Segment Start: DATA FOR REVIEW

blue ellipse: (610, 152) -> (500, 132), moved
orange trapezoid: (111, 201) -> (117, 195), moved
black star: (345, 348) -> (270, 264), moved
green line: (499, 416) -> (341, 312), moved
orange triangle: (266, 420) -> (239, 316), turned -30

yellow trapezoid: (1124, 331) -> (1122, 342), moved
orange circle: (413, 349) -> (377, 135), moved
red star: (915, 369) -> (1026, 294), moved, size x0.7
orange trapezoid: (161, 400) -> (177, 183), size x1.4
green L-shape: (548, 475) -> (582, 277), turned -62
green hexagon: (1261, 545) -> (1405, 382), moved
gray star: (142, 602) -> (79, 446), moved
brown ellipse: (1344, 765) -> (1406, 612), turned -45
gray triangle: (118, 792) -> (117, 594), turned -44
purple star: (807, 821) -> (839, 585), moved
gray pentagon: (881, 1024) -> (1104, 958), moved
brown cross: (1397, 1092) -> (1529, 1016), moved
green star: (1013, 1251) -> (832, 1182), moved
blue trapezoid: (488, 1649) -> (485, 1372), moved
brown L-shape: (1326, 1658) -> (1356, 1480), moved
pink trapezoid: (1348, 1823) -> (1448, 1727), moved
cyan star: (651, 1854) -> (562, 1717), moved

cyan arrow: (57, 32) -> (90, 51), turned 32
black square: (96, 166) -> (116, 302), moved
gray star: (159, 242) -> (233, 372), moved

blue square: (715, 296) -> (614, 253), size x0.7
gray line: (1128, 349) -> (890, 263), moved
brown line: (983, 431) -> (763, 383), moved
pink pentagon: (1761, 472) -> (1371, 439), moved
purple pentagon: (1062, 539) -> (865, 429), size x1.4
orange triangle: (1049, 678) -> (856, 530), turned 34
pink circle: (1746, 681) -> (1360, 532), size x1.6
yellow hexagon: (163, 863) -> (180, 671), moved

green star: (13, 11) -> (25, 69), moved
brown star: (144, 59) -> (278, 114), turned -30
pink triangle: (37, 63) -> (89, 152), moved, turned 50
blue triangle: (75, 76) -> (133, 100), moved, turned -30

Segment End: DATA FOR REVIEW

The required answer is every line of the data, duplicated exactly.

- _ANSWER BELOW_:
blue ellipse: (610, 152) -> (500, 132), moved
orange trapezoid: (111, 201) -> (117, 195), moved
black star: (345, 348) -> (270, 264), moved
green line: (499, 416) -> (341, 312), moved
orange triangle: (266, 420) -> (239, 316), turned -30

yellow trapezoid: (1124, 331) -> (1122, 342), moved
orange circle: (413, 349) -> (377, 135), moved
red star: (915, 369) -> (1026, 294), moved, size x0.7
orange trapezoid: (161, 400) -> (177, 183), size x1.4
green L-shape: (548, 475) -> (582, 277), turned -62
green hexagon: (1261, 545) -> (1405, 382), moved
gray star: (142, 602) -> (79, 446), moved
brown ellipse: (1344, 765) -> (1406, 612), turned -45
gray triangle: (118, 792) -> (117, 594), turned -44
purple star: (807, 821) -> (839, 585), moved
gray pentagon: (881, 1024) -> (1104, 958), moved
brown cross: (1397, 1092) -> (1529, 1016), moved
green star: (1013, 1251) -> (832, 1182), moved
blue trapezoid: (488, 1649) -> (485, 1372), moved
brown L-shape: (1326, 1658) -> (1356, 1480), moved
pink trapezoid: (1348, 1823) -> (1448, 1727), moved
cyan star: (651, 1854) -> (562, 1717), moved

cyan arrow: (57, 32) -> (90, 51), turned 32
black square: (96, 166) -> (116, 302), moved
gray star: (159, 242) -> (233, 372), moved

blue square: (715, 296) -> (614, 253), size x0.7
gray line: (1128, 349) -> (890, 263), moved
brown line: (983, 431) -> (763, 383), moved
pink pentagon: (1761, 472) -> (1371, 439), moved
purple pentagon: (1062, 539) -> (865, 429), size x1.4
orange triangle: (1049, 678) -> (856, 530), turned 34
pink circle: (1746, 681) -> (1360, 532), size x1.6
yellow hexagon: (163, 863) -> (180, 671), moved

green star: (13, 11) -> (25, 69), moved
brown star: (144, 59) -> (278, 114), turned -30
pink triangle: (37, 63) -> (89, 152), moved, turned 50
blue triangle: (75, 76) -> (133, 100), moved, turned -30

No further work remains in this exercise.